- [Collected data]
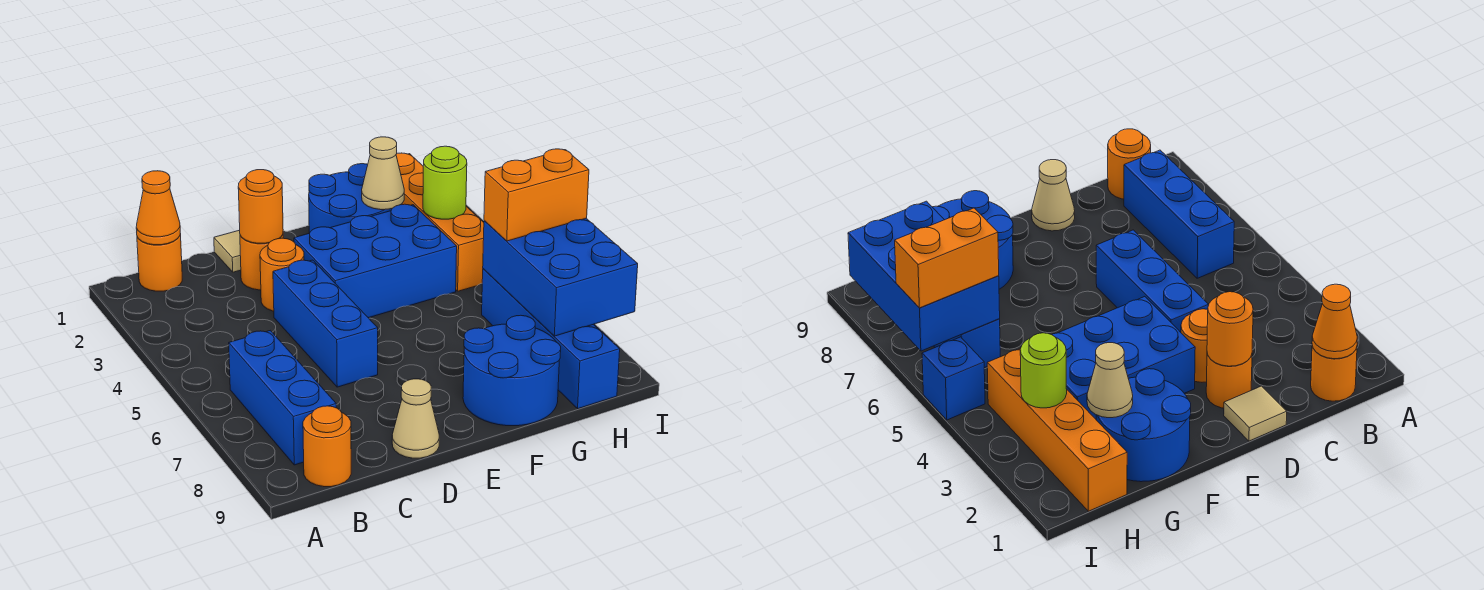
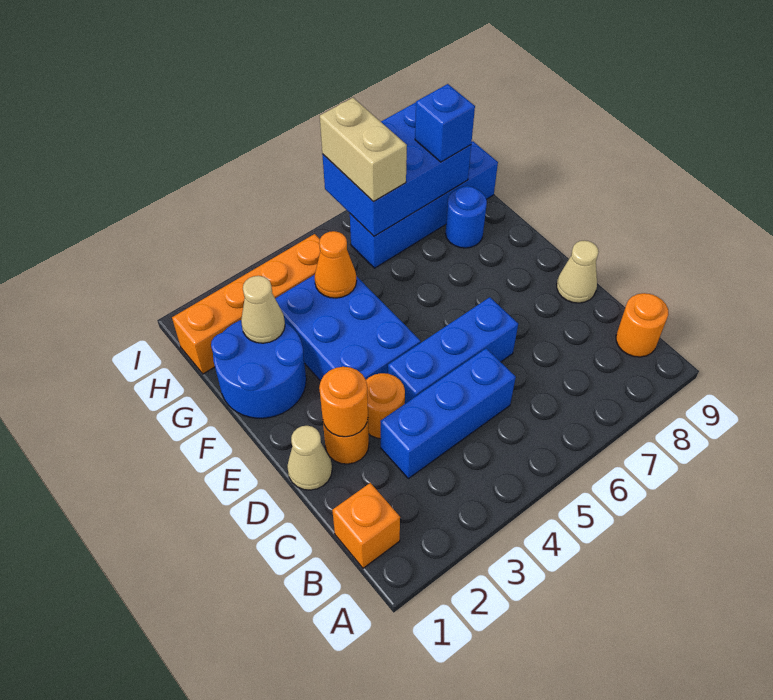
orange round brick B1 level 1 -> orange brick B1 level 1
orange cone B1 level 2 -> orange cone G4 level 2
blue brick B6:B8 level 1 -> blue brick C3:C5 level 1
tan tile D1 level 1 -> tan cone D1 level 1
blue round brick F8:G9 level 1 -> blue round brick G8 level 1
lime round brick H3 level 2 -> none
orange brick H6:I6 level 3 -> tan brick H6:I6 level 3
blue brick I5 level 1 -> blue brick H8 level 3

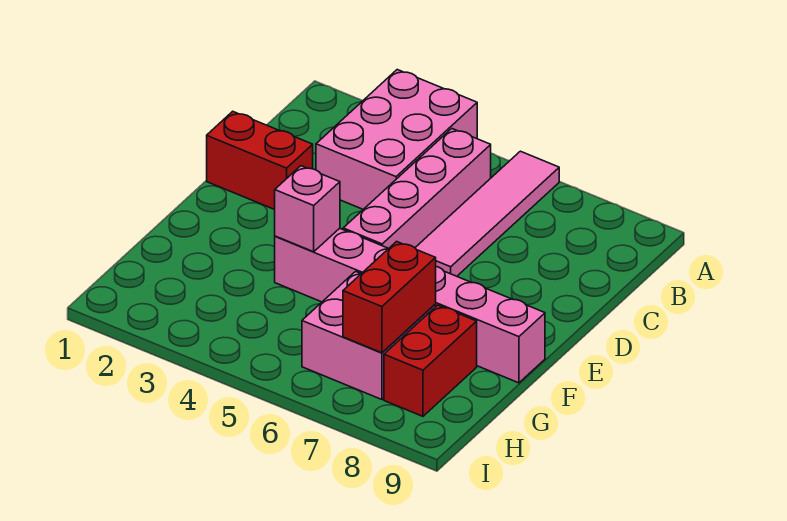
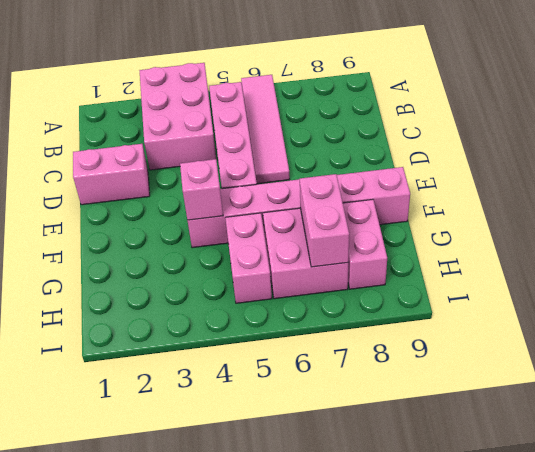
red brick D1:D2 level 1 -> pink brick D1:D2 level 1
none -> pink brick G5:H5 level 1
red brick G7:H7 level 2 -> pink brick G7:H7 level 2
red brick G8:H8 level 1 -> pink brick G8:H8 level 1

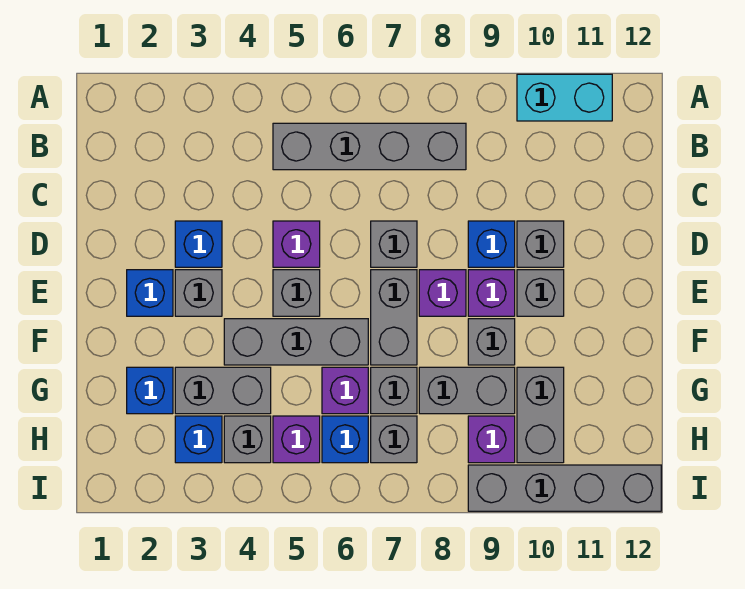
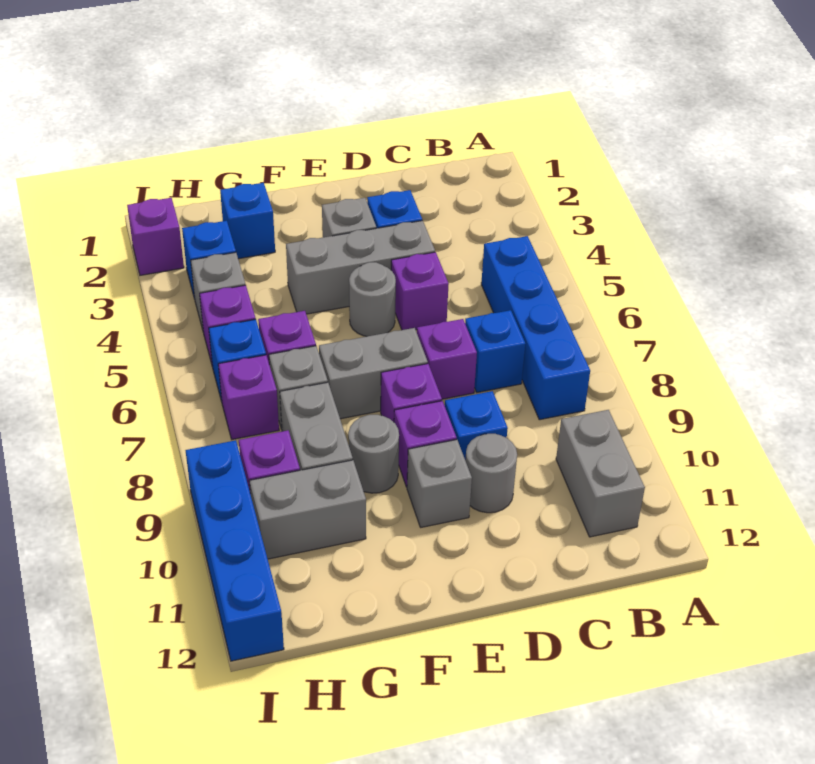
cyan brick A10:A11 level 1 -> none
grey brick B5:B8 level 1 -> blue brick B5:B8 level 1
grey brick D7 level 1 -> purple brick D7 level 1
grey brick D10 level 1 -> grey round brick D10 level 1
blue brick E2 level 1 -> blue brick C7 level 1
grey brick E5 level 1 -> grey round brick E5 level 1
grey brick F4:F6 level 1 -> grey brick D4:F4 level 1
grey brick F9 level 1 -> grey round brick F9 level 1
grey brick G3:G4 level 1 -> grey brick B10:B11 level 1
grey brick H7 level 1 -> purple brick H7 level 1
none -> purple brick I2 level 1
grey brick I9:I12 level 1 -> blue brick I9:I12 level 1

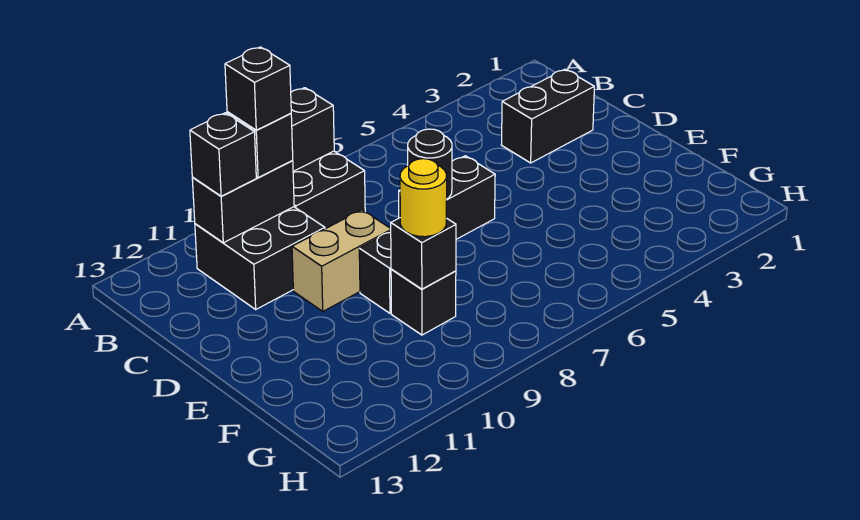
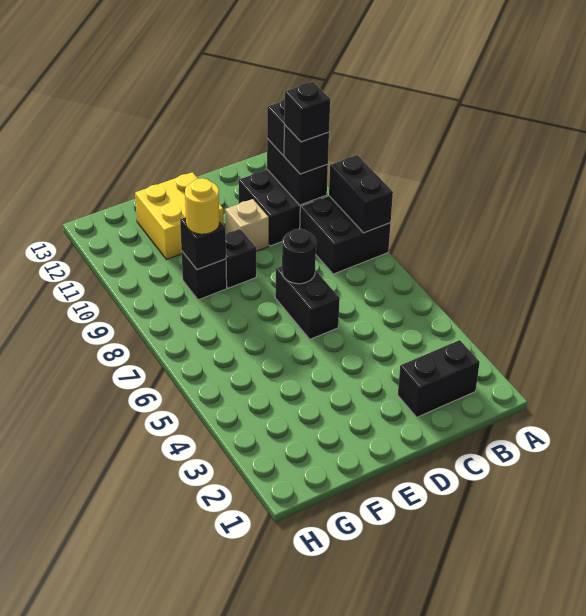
black brick C2:C3 level 1 -> black brick B2:C2 level 1
tan brick D9:D10 level 1 -> tan brick D10 level 1
none -> yellow brick E11:F12 level 1

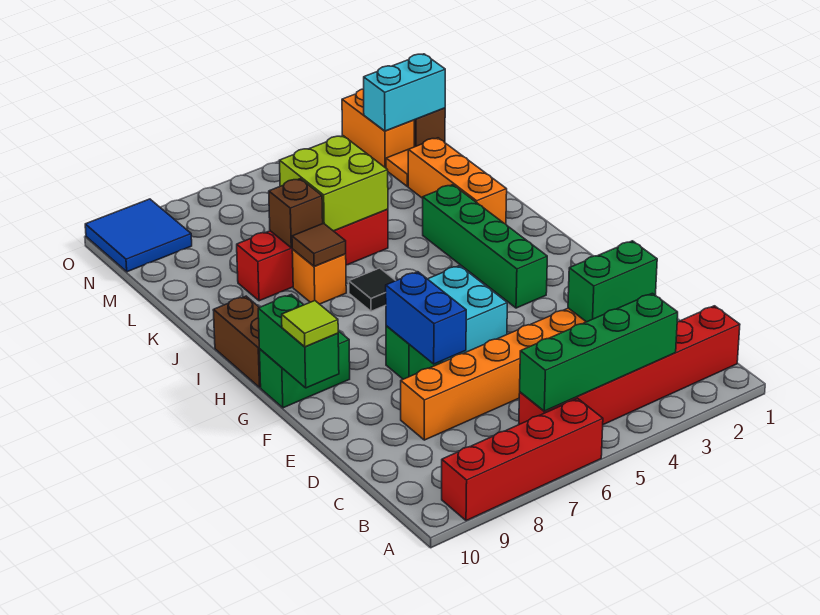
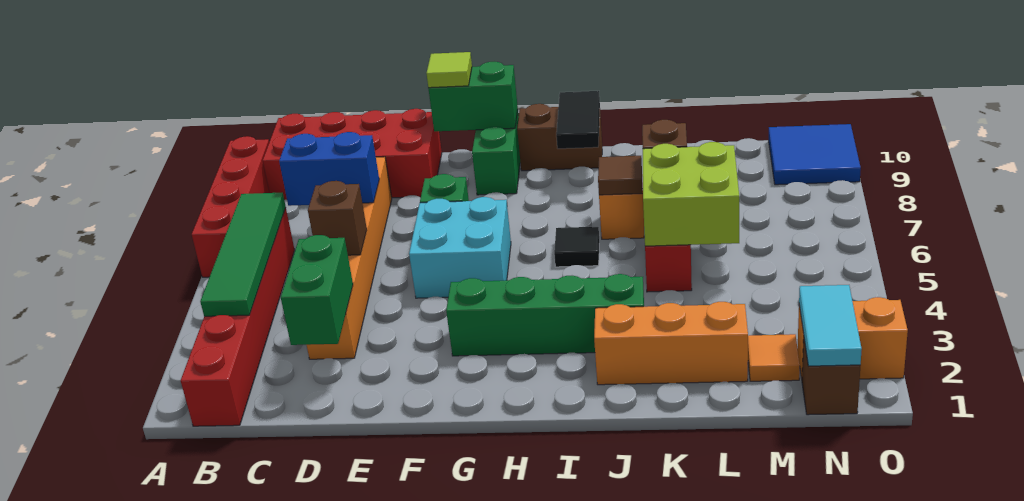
green brick B3:B6 level 2 -> green tile B3:B6 level 2
none -> red brick B9:E10 level 1
none -> brown brick D5 level 2
blue brick E7:F7 level 2 -> blue brick C7:D7 level 2
none -> black tile I9:I10 level 2
cyan brick N1:N2 level 2 -> cyan tile N1:N2 level 2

- [What to work on] Take the data above and repeat it exactly, leaving each picture out.

- [Solved exercise]
orange round brick B1 level 1 -> orange brick B1 level 1
orange cone B1 level 2 -> orange cone G4 level 2
blue brick B6:B8 level 1 -> blue brick C3:C5 level 1
tan tile D1 level 1 -> tan cone D1 level 1
blue round brick F8:G9 level 1 -> blue round brick G8 level 1
lime round brick H3 level 2 -> none
orange brick H6:I6 level 3 -> tan brick H6:I6 level 3
blue brick I5 level 1 -> blue brick H8 level 3

red brick D1:D2 level 1 -> pink brick D1:D2 level 1
none -> pink brick G5:H5 level 1
red brick G7:H7 level 2 -> pink brick G7:H7 level 2
red brick G8:H8 level 1 -> pink brick G8:H8 level 1

cyan brick A10:A11 level 1 -> none
grey brick B5:B8 level 1 -> blue brick B5:B8 level 1
grey brick D7 level 1 -> purple brick D7 level 1
grey brick D10 level 1 -> grey round brick D10 level 1
blue brick E2 level 1 -> blue brick C7 level 1
grey brick E5 level 1 -> grey round brick E5 level 1
grey brick F4:F6 level 1 -> grey brick D4:F4 level 1
grey brick F9 level 1 -> grey round brick F9 level 1
grey brick G3:G4 level 1 -> grey brick B10:B11 level 1
grey brick H7 level 1 -> purple brick H7 level 1
none -> purple brick I2 level 1
grey brick I9:I12 level 1 -> blue brick I9:I12 level 1

black brick C2:C3 level 1 -> black brick B2:C2 level 1
tan brick D9:D10 level 1 -> tan brick D10 level 1
none -> yellow brick E11:F12 level 1

green brick B3:B6 level 2 -> green tile B3:B6 level 2
none -> red brick B9:E10 level 1
none -> brown brick D5 level 2
blue brick E7:F7 level 2 -> blue brick C7:D7 level 2
none -> black tile I9:I10 level 2
cyan brick N1:N2 level 2 -> cyan tile N1:N2 level 2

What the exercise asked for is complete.